# Exercise requirements:
Copy all the lines of the data that include the word "moved".

# Supplied material:

# # # # #

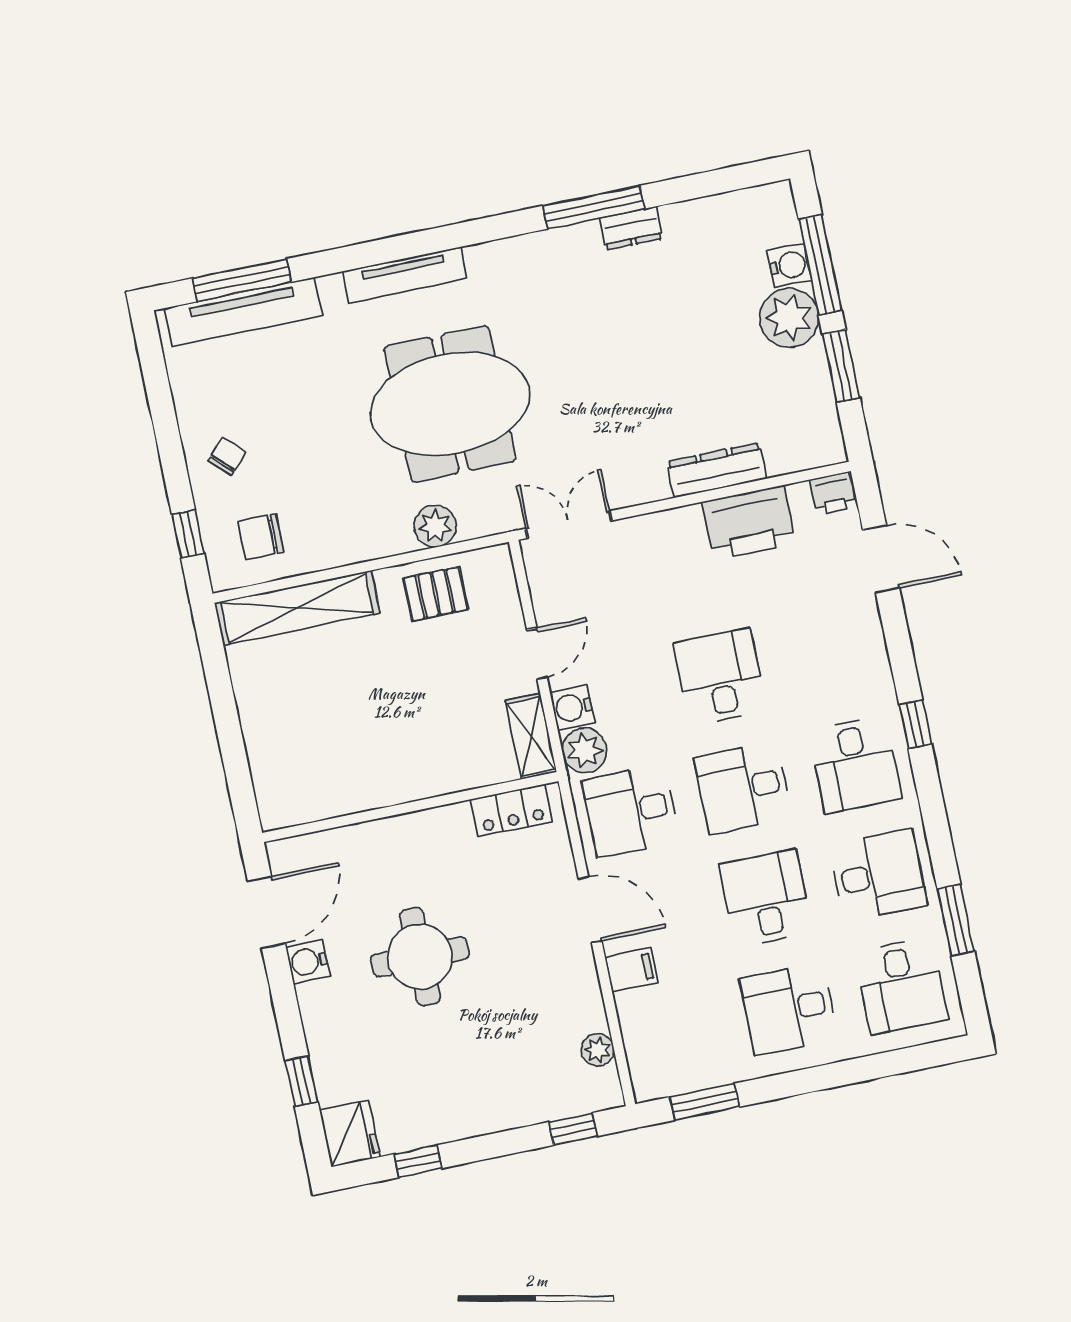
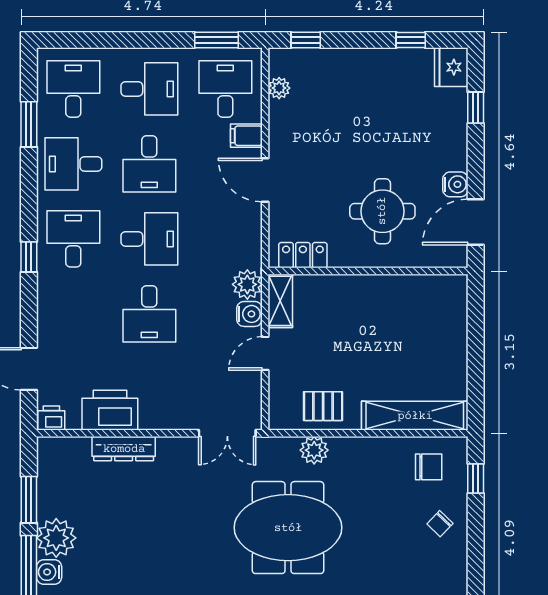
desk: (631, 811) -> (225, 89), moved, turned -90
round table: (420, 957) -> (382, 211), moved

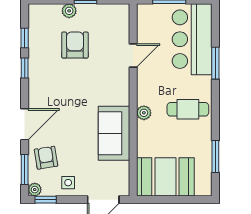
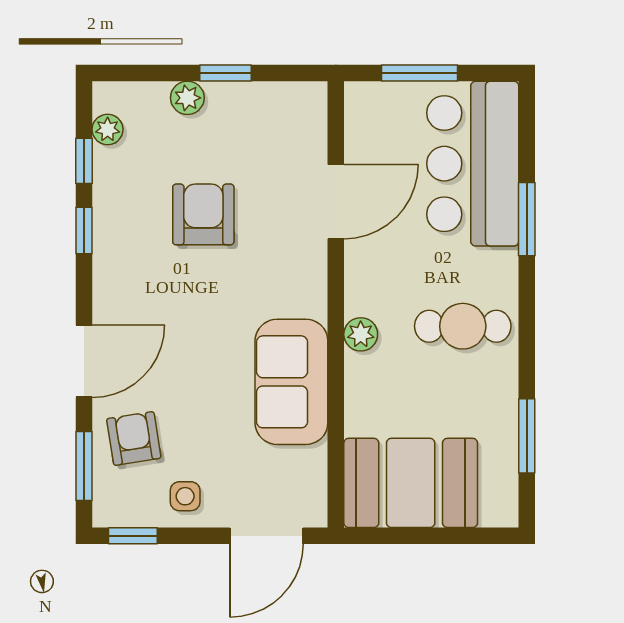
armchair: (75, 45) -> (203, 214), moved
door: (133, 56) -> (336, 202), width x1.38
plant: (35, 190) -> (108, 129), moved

# # # # #

# Answer for this exercise:
desk: (631, 811) -> (225, 89), moved, turned -90
round table: (420, 957) -> (382, 211), moved
armchair: (75, 45) -> (203, 214), moved
plant: (35, 190) -> (108, 129), moved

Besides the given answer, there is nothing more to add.